TASK PROMPT — Return, verbatim and in full, the records that follow, but not their pictures.

=== RAW DATA ===

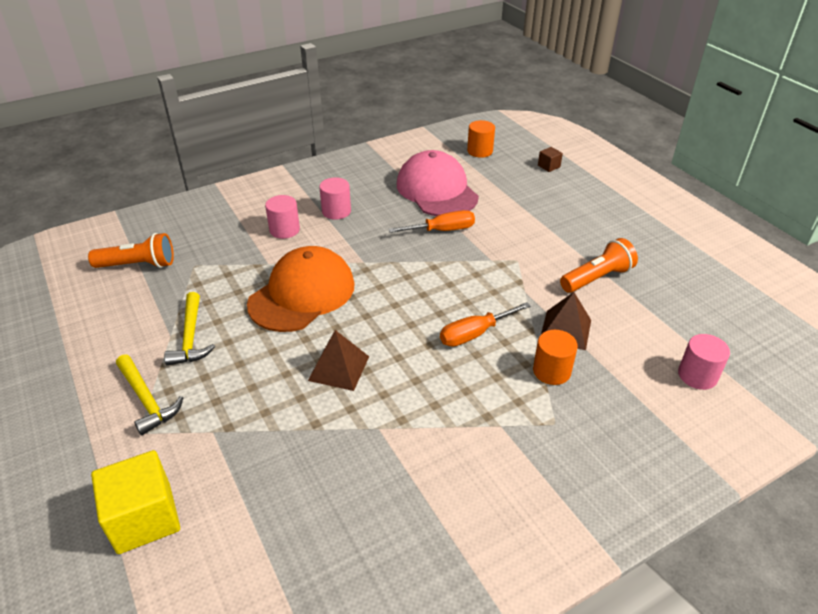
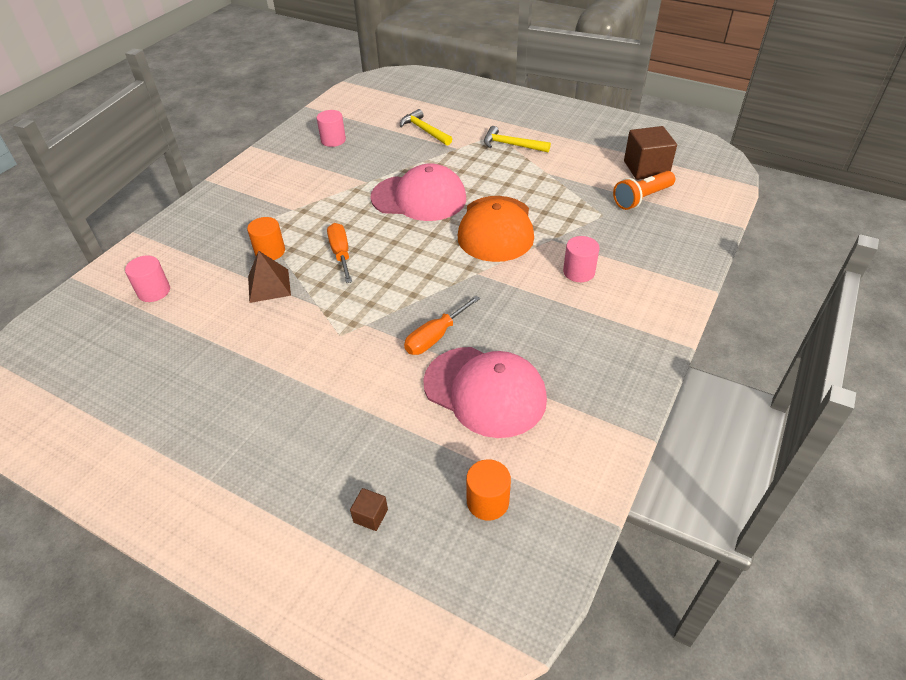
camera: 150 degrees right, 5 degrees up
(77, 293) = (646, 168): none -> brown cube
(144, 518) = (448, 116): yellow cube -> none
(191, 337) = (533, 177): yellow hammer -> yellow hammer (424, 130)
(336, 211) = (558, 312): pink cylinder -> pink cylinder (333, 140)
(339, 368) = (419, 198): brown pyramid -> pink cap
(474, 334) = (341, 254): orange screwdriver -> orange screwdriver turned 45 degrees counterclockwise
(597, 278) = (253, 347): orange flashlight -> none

===

YOUR RESPONSE —
camera: 150 degrees right, 5 degrees up
(77, 293) = (646, 168): none -> brown cube
(144, 518) = (448, 116): yellow cube -> none
(191, 337) = (533, 177): yellow hammer -> yellow hammer (424, 130)
(336, 211) = (558, 312): pink cylinder -> pink cylinder (333, 140)
(339, 368) = (419, 198): brown pyramid -> pink cap
(474, 334) = (341, 254): orange screwdriver -> orange screwdriver turned 45 degrees counterclockwise
(597, 278) = (253, 347): orange flashlight -> none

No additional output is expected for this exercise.